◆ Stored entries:
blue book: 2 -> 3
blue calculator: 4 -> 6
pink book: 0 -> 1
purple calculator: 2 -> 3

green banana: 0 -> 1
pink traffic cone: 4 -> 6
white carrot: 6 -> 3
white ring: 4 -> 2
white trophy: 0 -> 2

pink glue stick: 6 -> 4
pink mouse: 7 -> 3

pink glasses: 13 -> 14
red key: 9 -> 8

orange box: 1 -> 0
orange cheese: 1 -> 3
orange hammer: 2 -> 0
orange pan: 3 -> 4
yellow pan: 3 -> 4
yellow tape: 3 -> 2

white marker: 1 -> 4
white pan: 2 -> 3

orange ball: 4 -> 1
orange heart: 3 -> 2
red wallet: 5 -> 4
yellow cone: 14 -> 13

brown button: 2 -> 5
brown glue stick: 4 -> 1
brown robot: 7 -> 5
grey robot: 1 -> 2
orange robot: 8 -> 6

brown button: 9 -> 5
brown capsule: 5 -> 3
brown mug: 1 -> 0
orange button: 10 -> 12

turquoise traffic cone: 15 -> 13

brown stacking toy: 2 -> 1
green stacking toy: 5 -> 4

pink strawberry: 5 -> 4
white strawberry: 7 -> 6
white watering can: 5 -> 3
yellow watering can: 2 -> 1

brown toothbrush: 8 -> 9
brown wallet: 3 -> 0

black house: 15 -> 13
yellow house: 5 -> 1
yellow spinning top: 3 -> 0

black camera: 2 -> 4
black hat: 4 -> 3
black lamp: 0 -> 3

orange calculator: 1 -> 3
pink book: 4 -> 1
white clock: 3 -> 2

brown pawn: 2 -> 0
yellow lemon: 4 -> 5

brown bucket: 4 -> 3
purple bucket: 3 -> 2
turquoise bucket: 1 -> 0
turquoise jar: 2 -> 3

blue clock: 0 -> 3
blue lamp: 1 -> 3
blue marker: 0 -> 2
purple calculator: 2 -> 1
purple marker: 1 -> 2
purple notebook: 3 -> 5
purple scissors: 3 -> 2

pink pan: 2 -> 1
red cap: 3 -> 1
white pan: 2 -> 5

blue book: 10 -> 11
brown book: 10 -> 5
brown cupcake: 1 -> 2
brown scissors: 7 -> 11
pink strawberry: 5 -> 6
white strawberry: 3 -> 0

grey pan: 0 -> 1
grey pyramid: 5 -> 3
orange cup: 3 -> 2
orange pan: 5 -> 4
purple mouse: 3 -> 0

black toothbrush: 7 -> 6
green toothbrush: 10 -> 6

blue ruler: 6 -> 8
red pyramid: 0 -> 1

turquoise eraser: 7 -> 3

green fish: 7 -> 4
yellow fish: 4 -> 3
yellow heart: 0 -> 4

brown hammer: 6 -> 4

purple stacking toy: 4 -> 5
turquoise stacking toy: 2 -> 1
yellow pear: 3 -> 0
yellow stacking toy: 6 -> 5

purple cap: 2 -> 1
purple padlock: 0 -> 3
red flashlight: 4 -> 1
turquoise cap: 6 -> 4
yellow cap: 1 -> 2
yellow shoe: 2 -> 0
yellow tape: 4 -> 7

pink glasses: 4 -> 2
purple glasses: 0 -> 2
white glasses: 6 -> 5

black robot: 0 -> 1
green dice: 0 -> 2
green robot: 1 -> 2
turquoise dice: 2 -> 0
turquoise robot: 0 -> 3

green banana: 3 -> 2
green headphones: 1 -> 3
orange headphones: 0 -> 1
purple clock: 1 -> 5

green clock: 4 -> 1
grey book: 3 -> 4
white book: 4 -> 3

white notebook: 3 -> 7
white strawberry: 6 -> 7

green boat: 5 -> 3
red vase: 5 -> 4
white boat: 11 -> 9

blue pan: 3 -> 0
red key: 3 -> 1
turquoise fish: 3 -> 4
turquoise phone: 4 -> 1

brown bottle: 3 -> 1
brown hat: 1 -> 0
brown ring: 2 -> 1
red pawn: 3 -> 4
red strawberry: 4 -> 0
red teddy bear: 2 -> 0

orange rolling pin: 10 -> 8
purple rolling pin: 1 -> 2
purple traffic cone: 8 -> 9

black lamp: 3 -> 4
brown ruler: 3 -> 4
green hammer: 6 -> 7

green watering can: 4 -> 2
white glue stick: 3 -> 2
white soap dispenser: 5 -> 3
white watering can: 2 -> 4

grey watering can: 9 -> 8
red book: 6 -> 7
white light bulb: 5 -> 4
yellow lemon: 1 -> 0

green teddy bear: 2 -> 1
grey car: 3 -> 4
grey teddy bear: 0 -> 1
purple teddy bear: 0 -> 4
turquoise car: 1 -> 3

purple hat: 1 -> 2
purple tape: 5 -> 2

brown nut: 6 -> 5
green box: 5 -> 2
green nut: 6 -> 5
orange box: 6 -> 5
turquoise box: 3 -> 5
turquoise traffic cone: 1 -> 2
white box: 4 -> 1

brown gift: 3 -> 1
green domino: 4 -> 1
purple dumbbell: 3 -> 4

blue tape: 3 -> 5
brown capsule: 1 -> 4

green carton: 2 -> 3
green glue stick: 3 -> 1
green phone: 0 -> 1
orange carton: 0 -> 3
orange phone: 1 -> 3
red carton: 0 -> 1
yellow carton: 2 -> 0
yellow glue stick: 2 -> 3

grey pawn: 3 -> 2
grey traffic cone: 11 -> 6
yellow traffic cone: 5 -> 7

◆ Exercise prompt: Look above for the line holding "white light bulb: 5 -> 4" and the line holding "green carton: 2 -> 3". Retype both, and every line between them, word for word and nothing else.

◆ Reply to the task:
white light bulb: 5 -> 4
yellow lemon: 1 -> 0

green teddy bear: 2 -> 1
grey car: 3 -> 4
grey teddy bear: 0 -> 1
purple teddy bear: 0 -> 4
turquoise car: 1 -> 3

purple hat: 1 -> 2
purple tape: 5 -> 2

brown nut: 6 -> 5
green box: 5 -> 2
green nut: 6 -> 5
orange box: 6 -> 5
turquoise box: 3 -> 5
turquoise traffic cone: 1 -> 2
white box: 4 -> 1

brown gift: 3 -> 1
green domino: 4 -> 1
purple dumbbell: 3 -> 4

blue tape: 3 -> 5
brown capsule: 1 -> 4

green carton: 2 -> 3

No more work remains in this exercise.